**RECORD EXCERPTS**

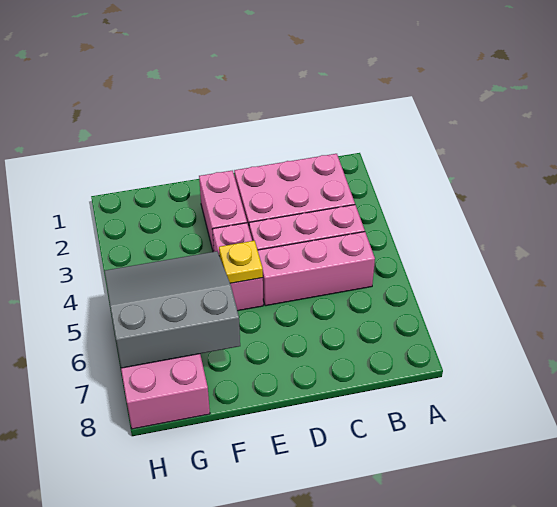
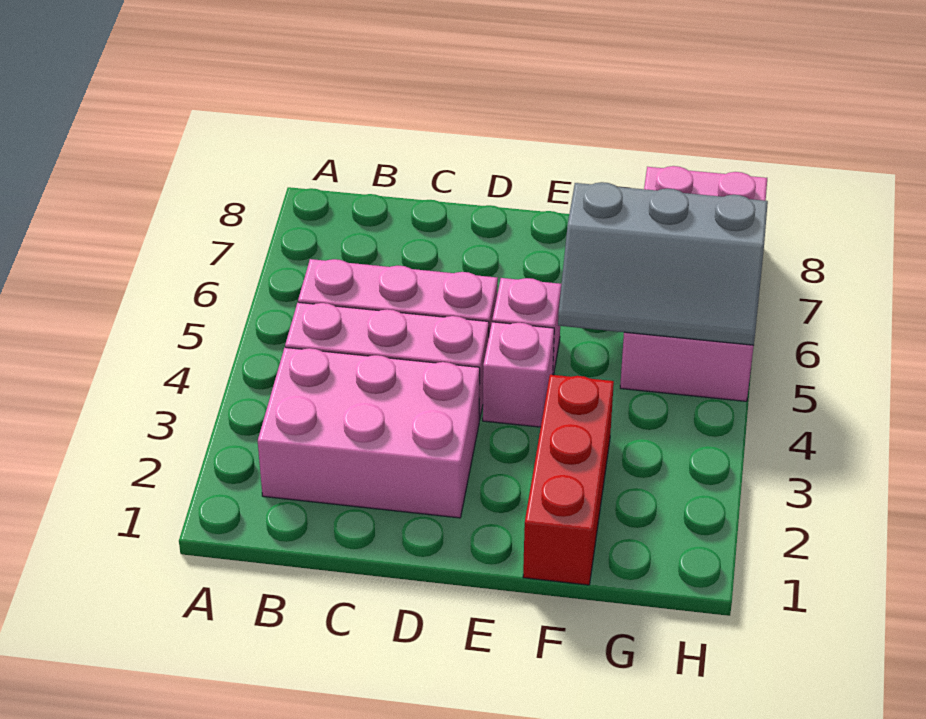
pink brick E2:E3 level 1 -> none
yellow plate E5 level 2 -> none
none -> red brick F1:F3 level 1
grey slope F5:H7 level 2 top 7 -> grey slope F5:H6 level 2 top 6

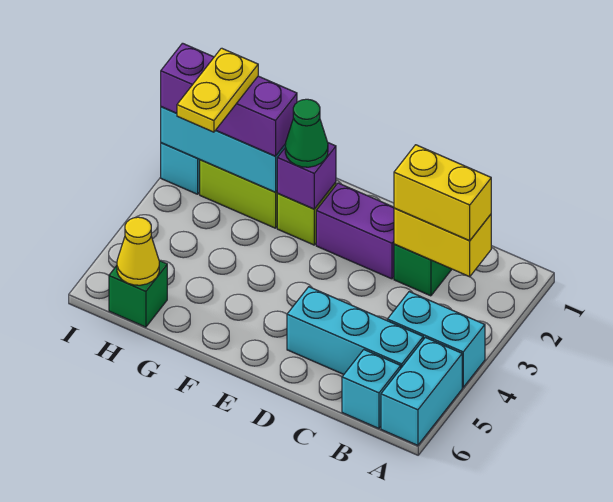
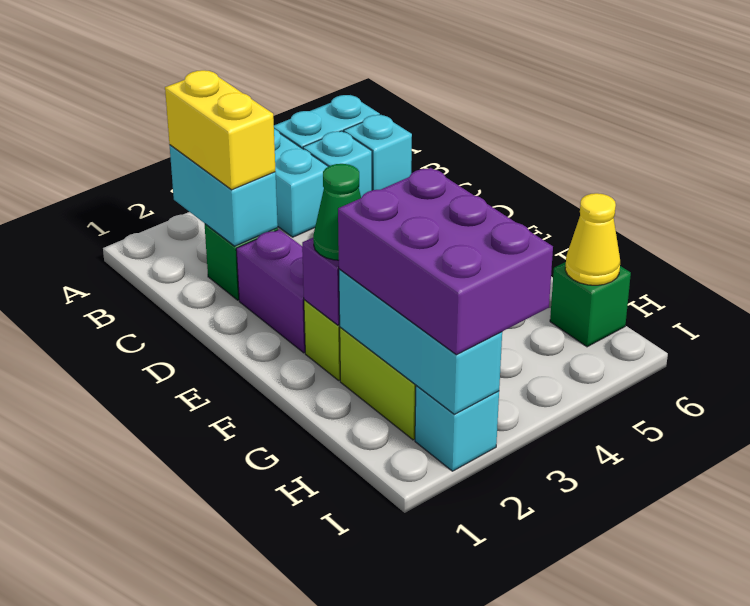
yellow brick B2:C2 level 2 -> cyan brick B2:C2 level 2
cyan brick B5:D5 level 1 -> cyan brick B5 level 1
purple brick G2:I2 level 3 -> purple brick G2:I3 level 3
yellow plate H2:H3 level 4 -> none

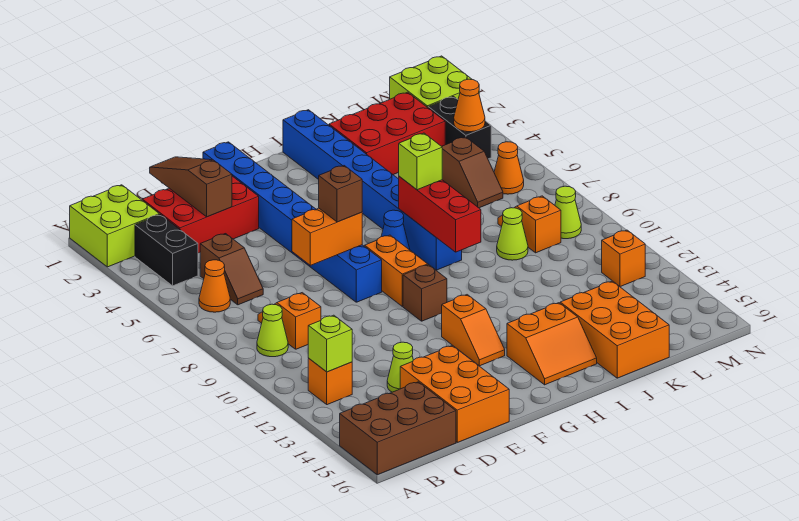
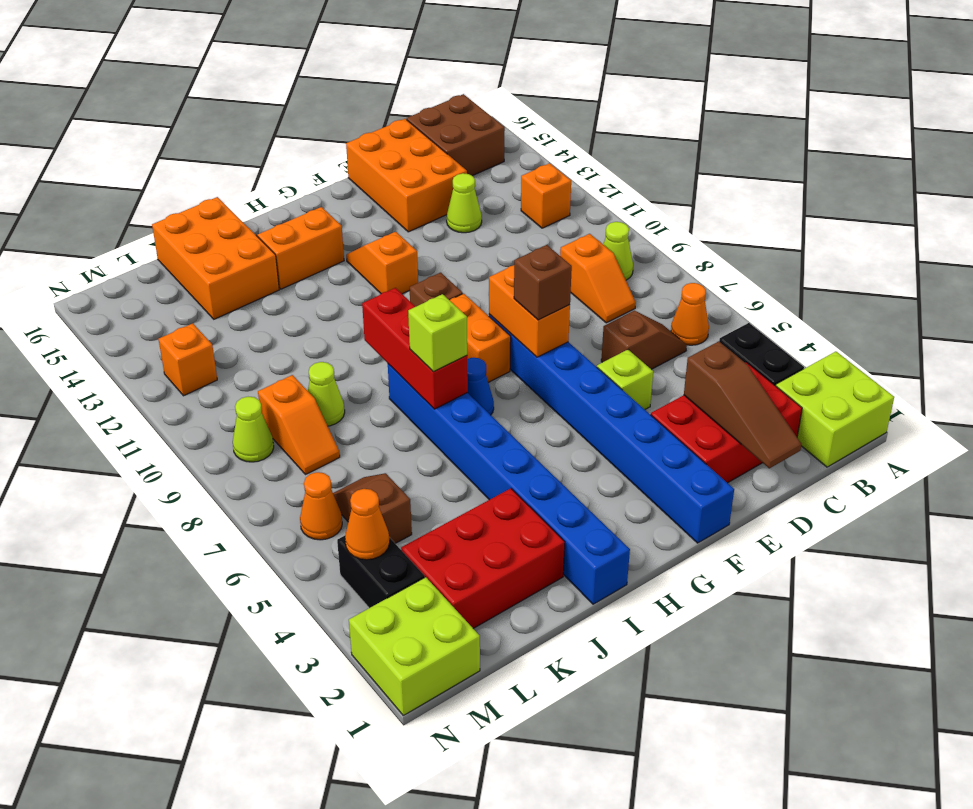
brown brick A15:C16 level 1 -> brown brick B15:C16 level 1
lime brick B12 level 2 -> lime brick E5 level 1
brown slope C5:C6 level 1 top 5 -> brown slope C6:D6 level 1 top D
orange brick E7:F7 level 2 -> orange brick F7:F8 level 2

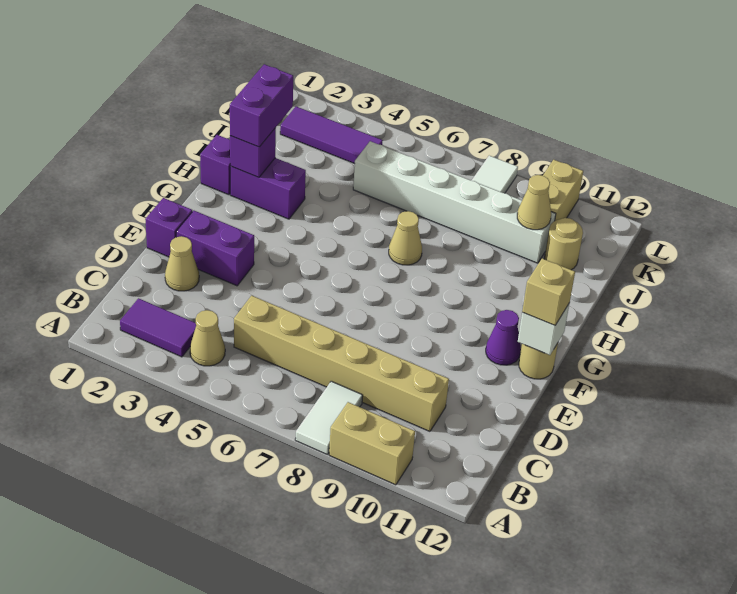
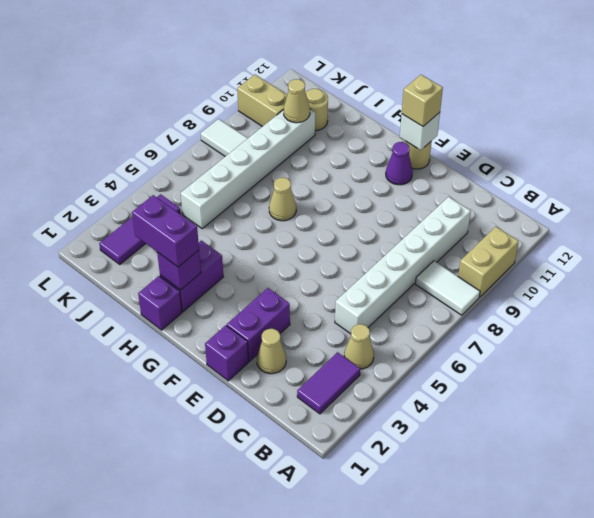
tan brick C5:C10 level 1 -> white brick C5:C10 level 1

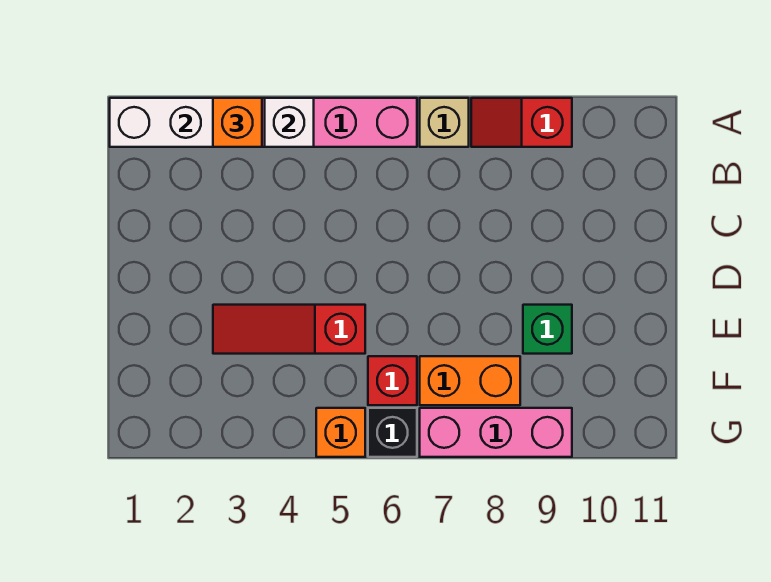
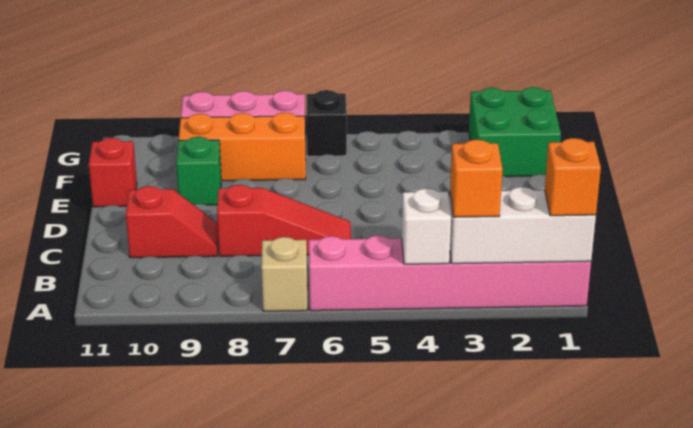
red slope A8:A9 level 1 top 9 -> red slope C9:C10 level 1 top 10
red slope E3:E5 level 1 top 5 -> red slope C6:C8 level 1 top 8
none -> green brick F1:G2 level 1
red brick F6 level 1 -> red brick E11 level 1
orange brick F7:F8 level 1 -> orange brick F7:F9 level 1
orange brick G5 level 1 -> orange brick A1 level 3

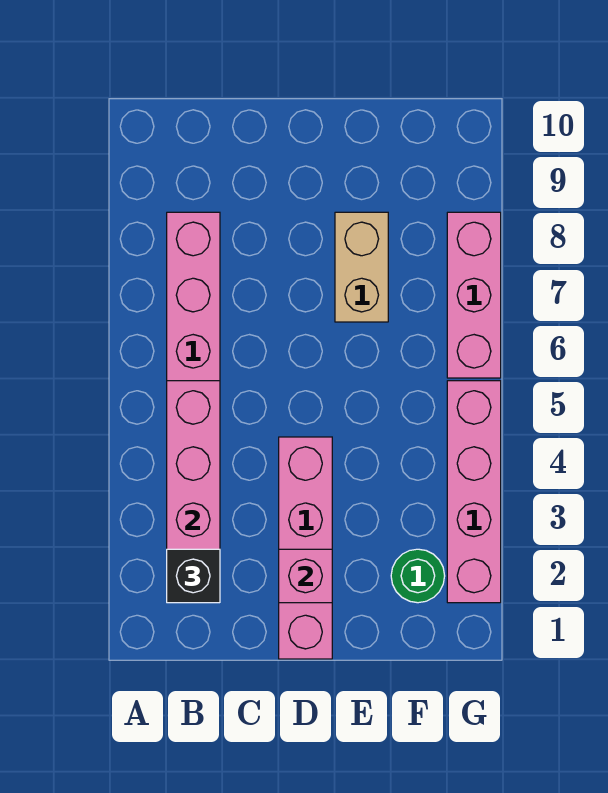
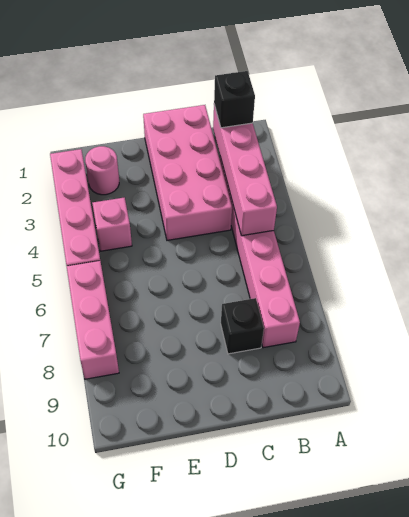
none -> black brick C8 level 1
pink brick D1:D4 level 1 -> pink brick C1:D4 level 1
pink brick D2 level 2 -> pink brick F4 level 1
tan brick E7:E8 level 1 -> none
green round brick F2 level 1 -> pink round brick F2 level 1

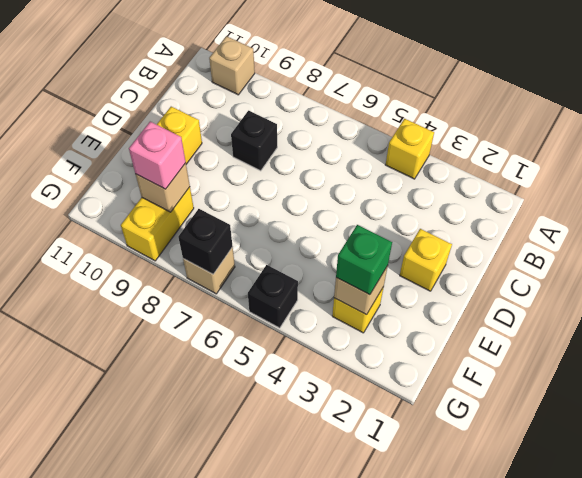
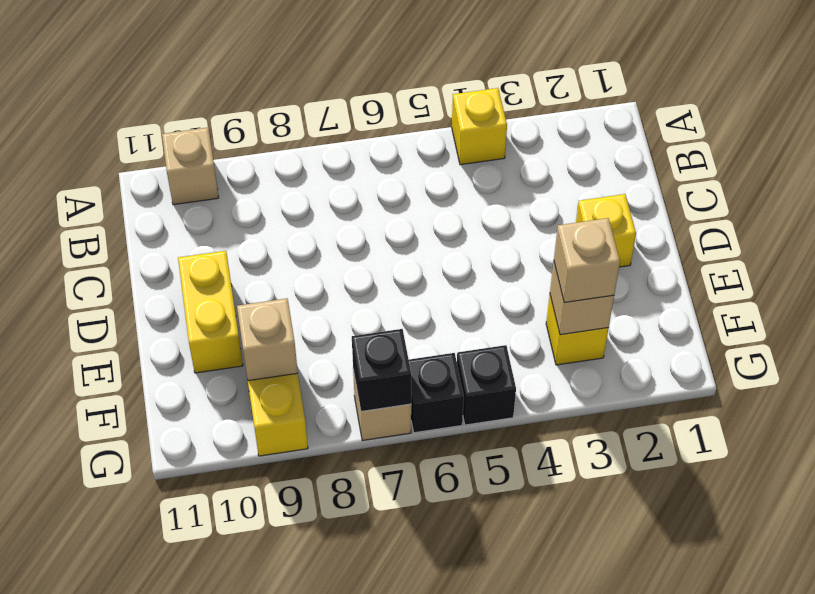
black brick C8 level 1 -> black brick G6 level 1
green brick F3 level 3 -> tan brick F3 level 3
pink brick F9 level 3 -> none

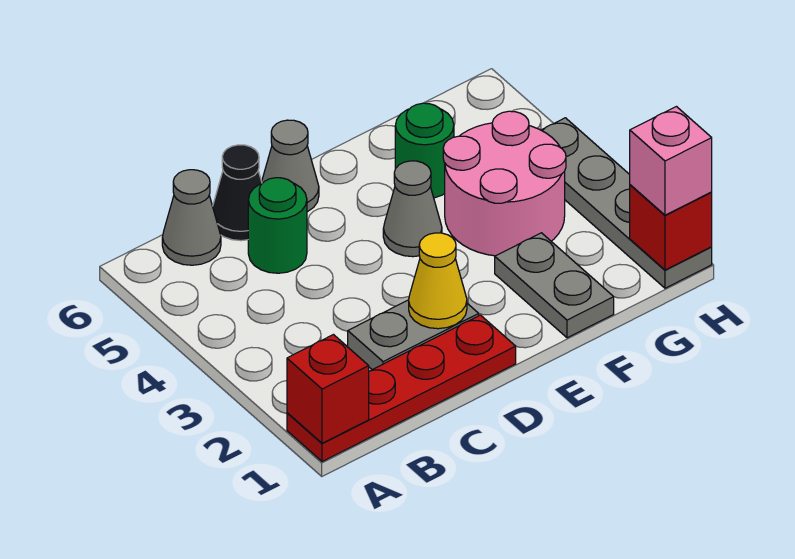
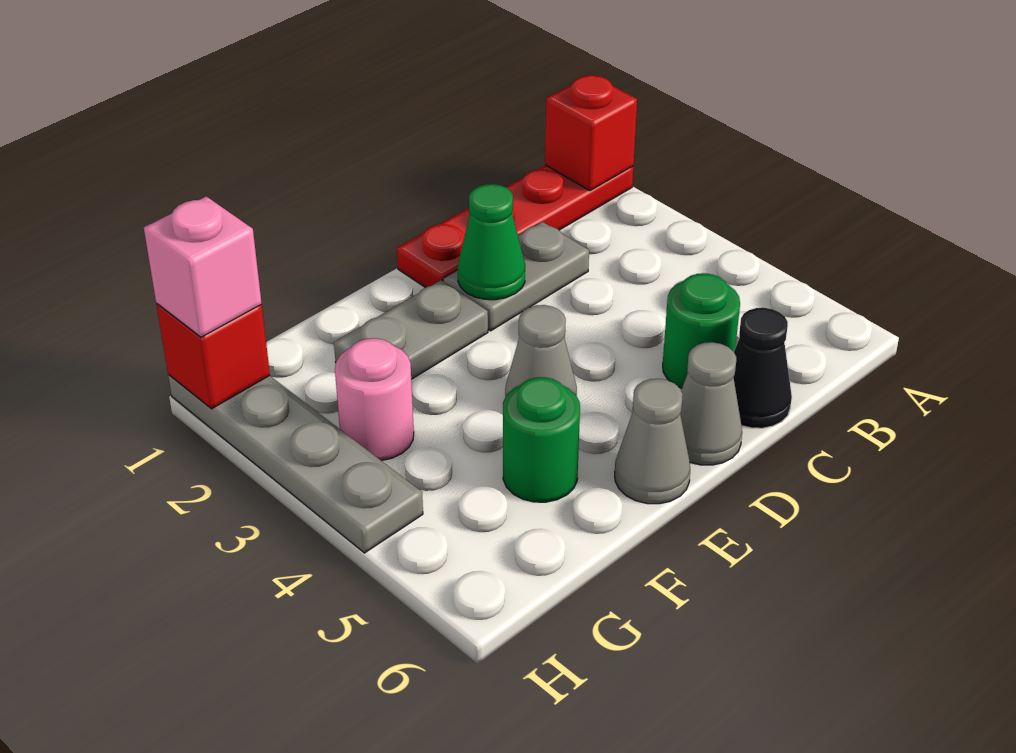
grey cone B6 level 1 -> grey cone E6 level 1
yellow cone D2 level 2 -> green cone D2 level 2
grey plate F1:F2 level 1 -> grey plate E2:F2 level 1
pink round brick F3:G4 level 1 -> pink round brick G3 level 1

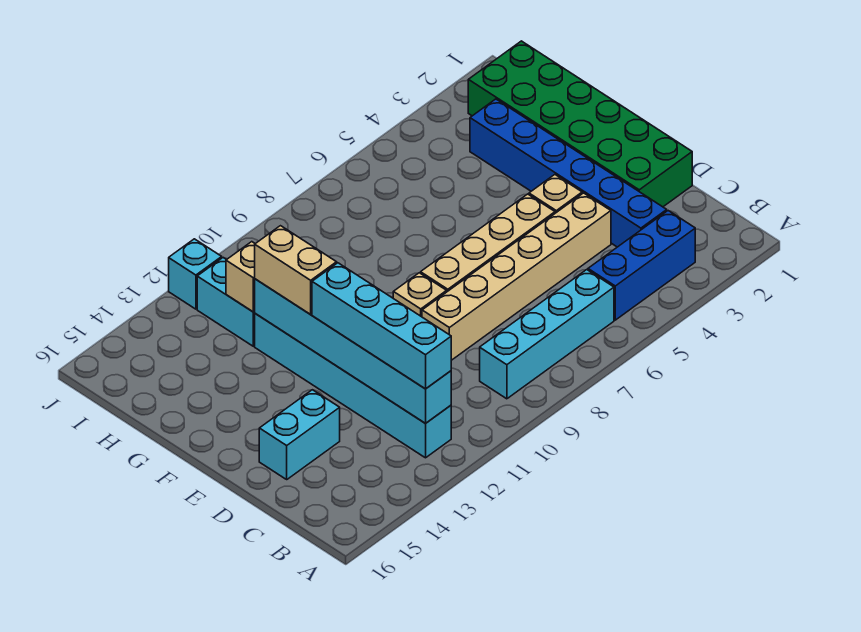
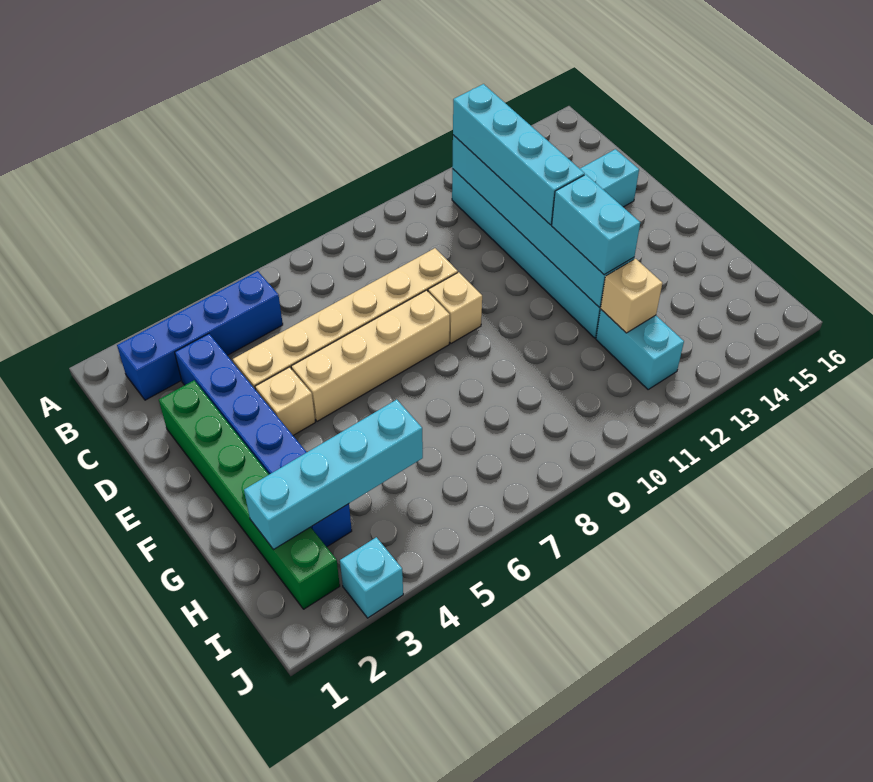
blue brick B3:B5 level 1 -> blue brick B2:B5 level 1
cyan brick B6:B9 level 1 -> cyan brick H2:H5 level 2
green brick D1:I2 level 1 -> green brick D2:I2 level 1
tan brick F12:G12 level 3 -> cyan brick F12:G12 level 3
cyan brick J12 level 1 -> cyan brick J3 level 1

**YOUR GOAL**
In your reply, every line of the material should appear exactly as written, and no picture should.

**OUTPUT**
pink brick E2:E3 level 1 -> none
yellow plate E5 level 2 -> none
none -> red brick F1:F3 level 1
grey slope F5:H7 level 2 top 7 -> grey slope F5:H6 level 2 top 6

yellow brick B2:C2 level 2 -> cyan brick B2:C2 level 2
cyan brick B5:D5 level 1 -> cyan brick B5 level 1
purple brick G2:I2 level 3 -> purple brick G2:I3 level 3
yellow plate H2:H3 level 4 -> none

brown brick A15:C16 level 1 -> brown brick B15:C16 level 1
lime brick B12 level 2 -> lime brick E5 level 1
brown slope C5:C6 level 1 top 5 -> brown slope C6:D6 level 1 top D
orange brick E7:F7 level 2 -> orange brick F7:F8 level 2

tan brick C5:C10 level 1 -> white brick C5:C10 level 1

red slope A8:A9 level 1 top 9 -> red slope C9:C10 level 1 top 10
red slope E3:E5 level 1 top 5 -> red slope C6:C8 level 1 top 8
none -> green brick F1:G2 level 1
red brick F6 level 1 -> red brick E11 level 1
orange brick F7:F8 level 1 -> orange brick F7:F9 level 1
orange brick G5 level 1 -> orange brick A1 level 3

none -> black brick C8 level 1
pink brick D1:D4 level 1 -> pink brick C1:D4 level 1
pink brick D2 level 2 -> pink brick F4 level 1
tan brick E7:E8 level 1 -> none
green round brick F2 level 1 -> pink round brick F2 level 1

black brick C8 level 1 -> black brick G6 level 1
green brick F3 level 3 -> tan brick F3 level 3
pink brick F9 level 3 -> none

grey cone B6 level 1 -> grey cone E6 level 1
yellow cone D2 level 2 -> green cone D2 level 2
grey plate F1:F2 level 1 -> grey plate E2:F2 level 1
pink round brick F3:G4 level 1 -> pink round brick G3 level 1

blue brick B3:B5 level 1 -> blue brick B2:B5 level 1
cyan brick B6:B9 level 1 -> cyan brick H2:H5 level 2
green brick D1:I2 level 1 -> green brick D2:I2 level 1
tan brick F12:G12 level 3 -> cyan brick F12:G12 level 3
cyan brick J12 level 1 -> cyan brick J3 level 1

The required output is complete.